→ Input material
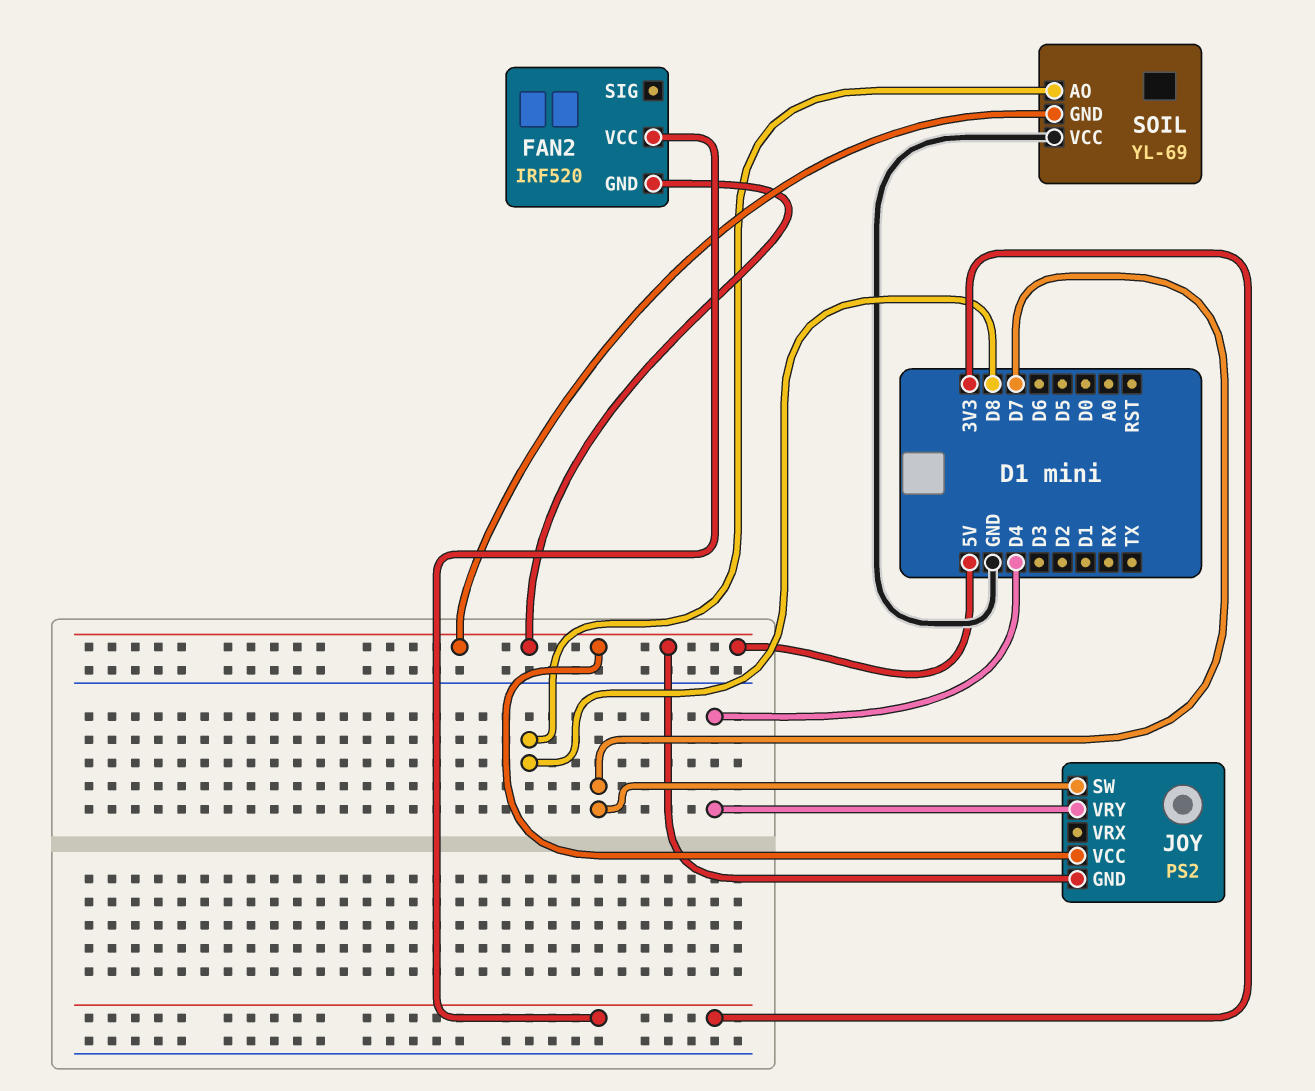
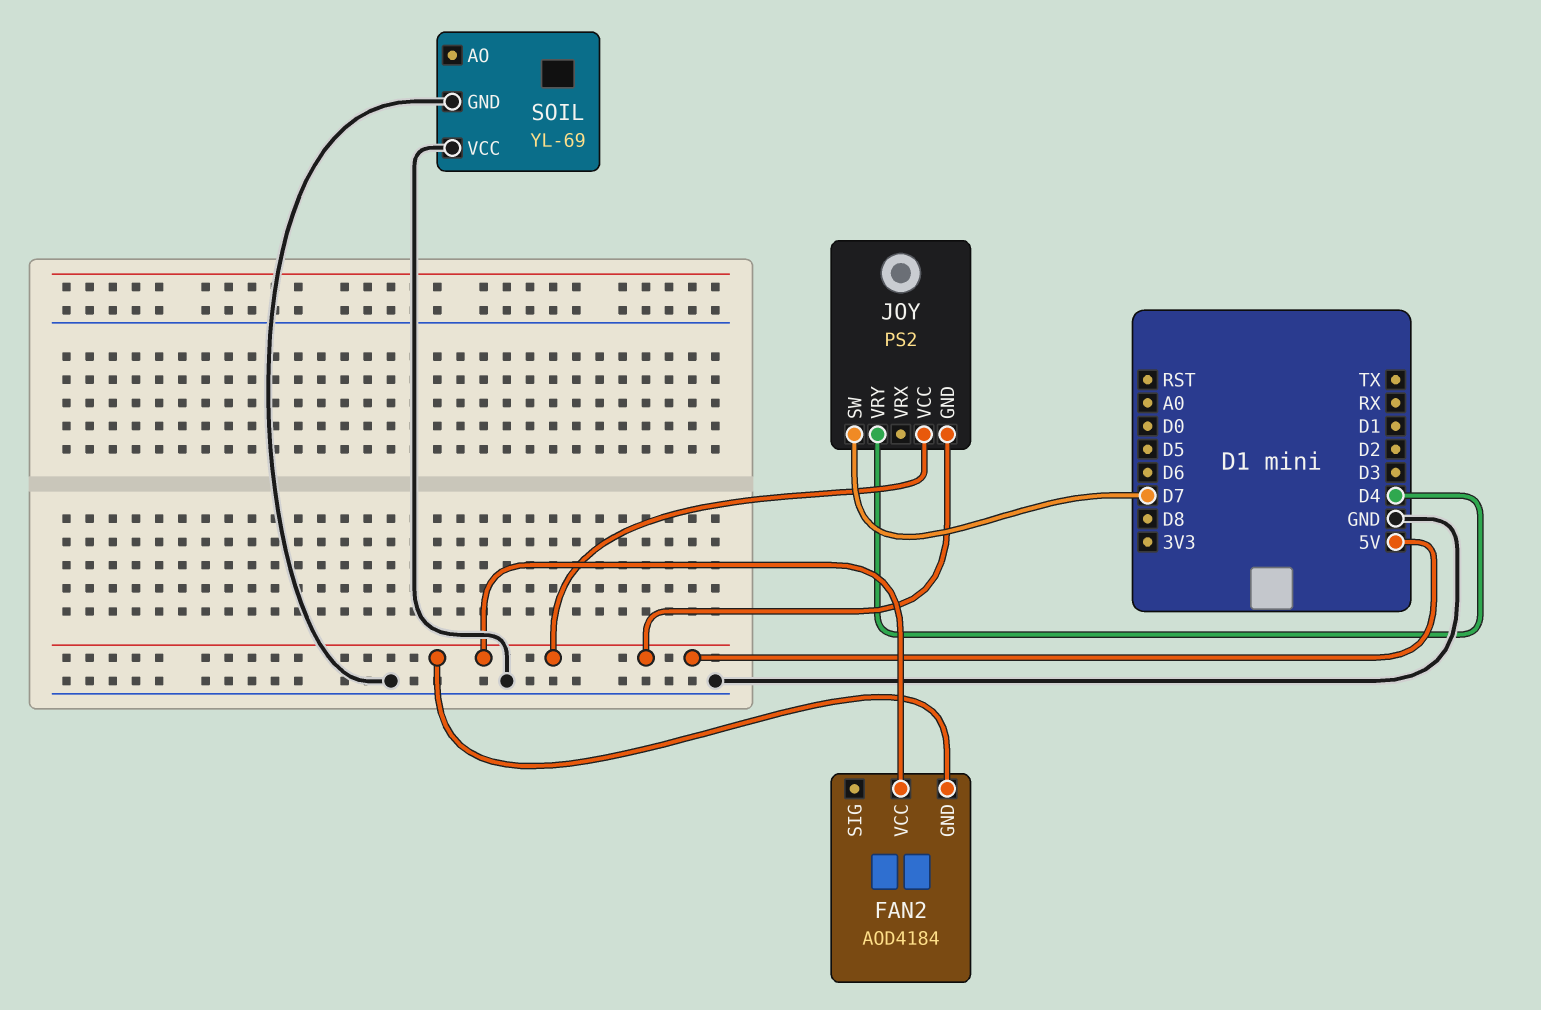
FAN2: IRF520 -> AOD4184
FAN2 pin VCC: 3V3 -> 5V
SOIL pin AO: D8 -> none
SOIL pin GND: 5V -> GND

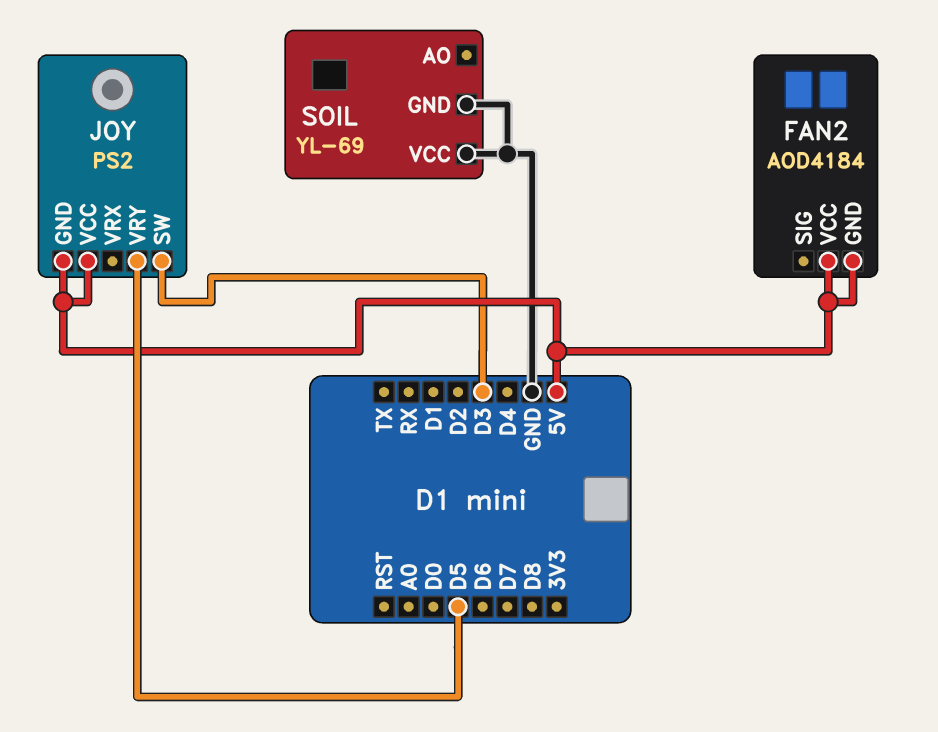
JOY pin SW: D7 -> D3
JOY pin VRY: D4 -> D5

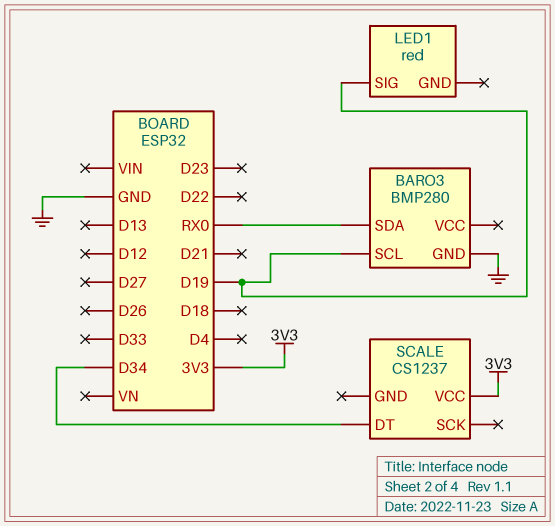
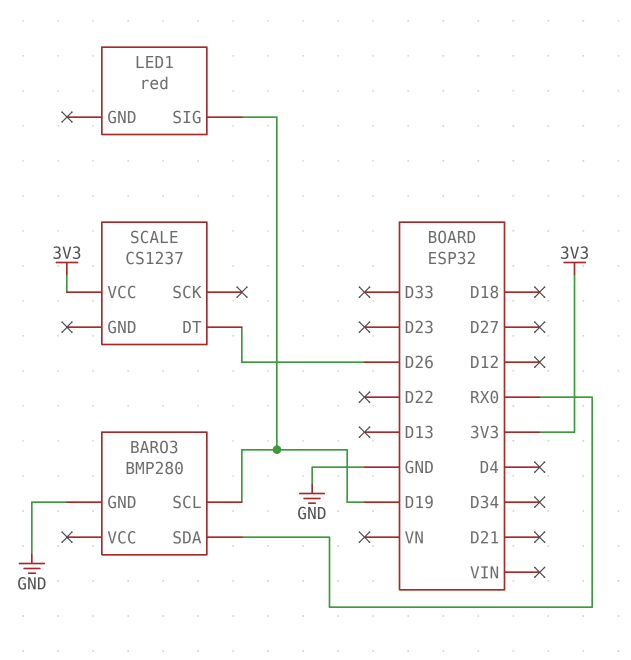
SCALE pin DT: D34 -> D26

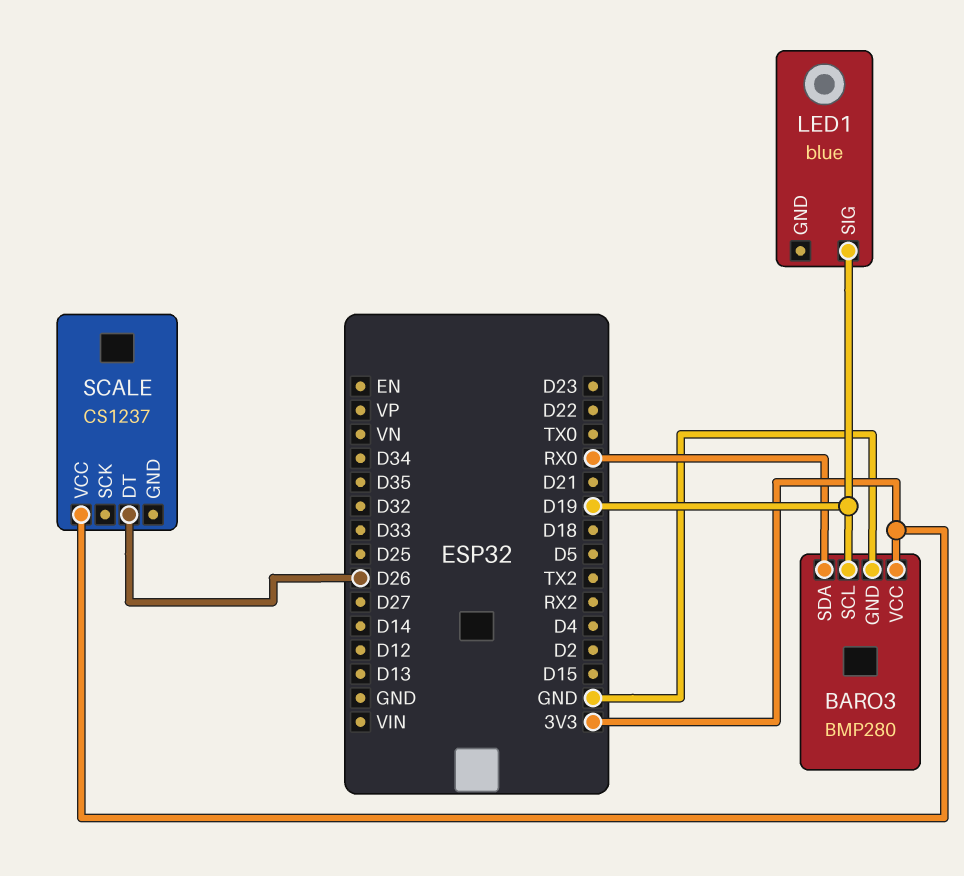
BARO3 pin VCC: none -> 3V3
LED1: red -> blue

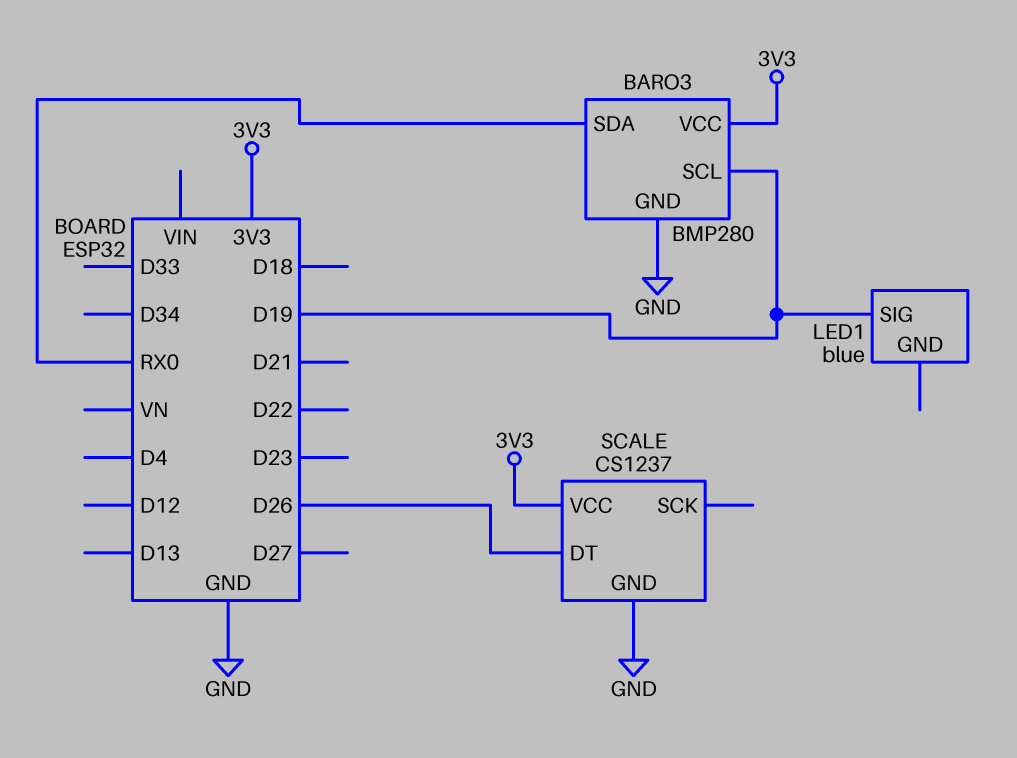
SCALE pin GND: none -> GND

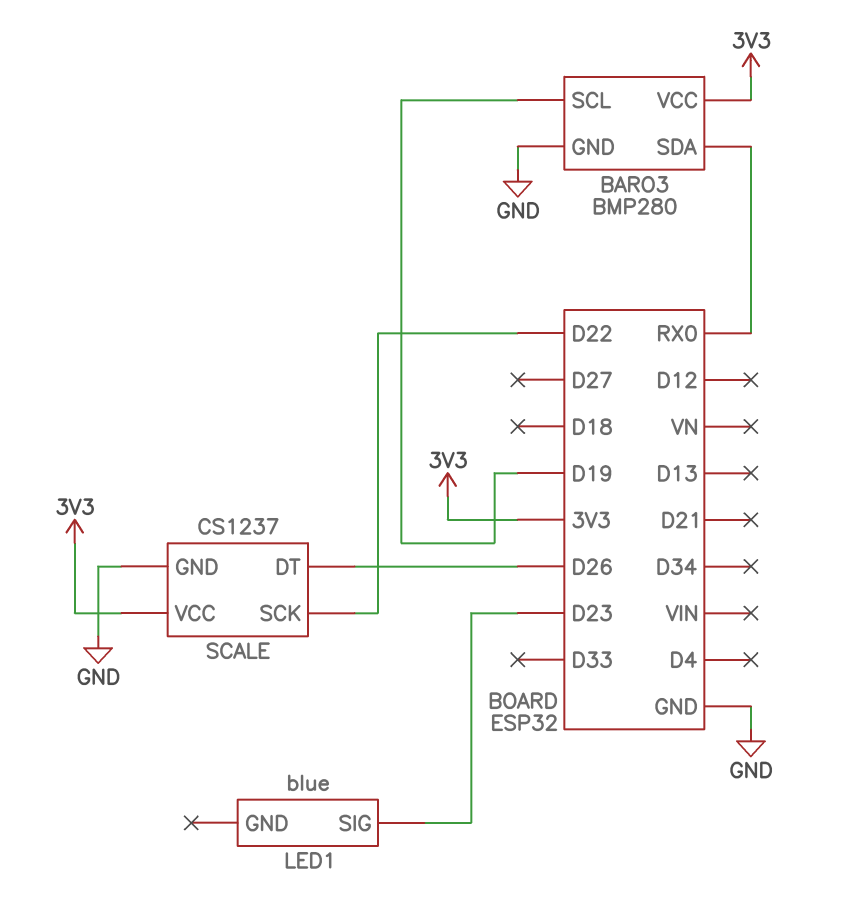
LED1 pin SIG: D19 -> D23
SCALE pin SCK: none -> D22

→ Your assignment
The exact lines from the one containing "LED1: red -> blue" through the end of the data are to be copied, with both ends kept and pictures left out.

→ Answer section
LED1: red -> blue

SCALE pin GND: none -> GND

LED1 pin SIG: D19 -> D23
SCALE pin SCK: none -> D22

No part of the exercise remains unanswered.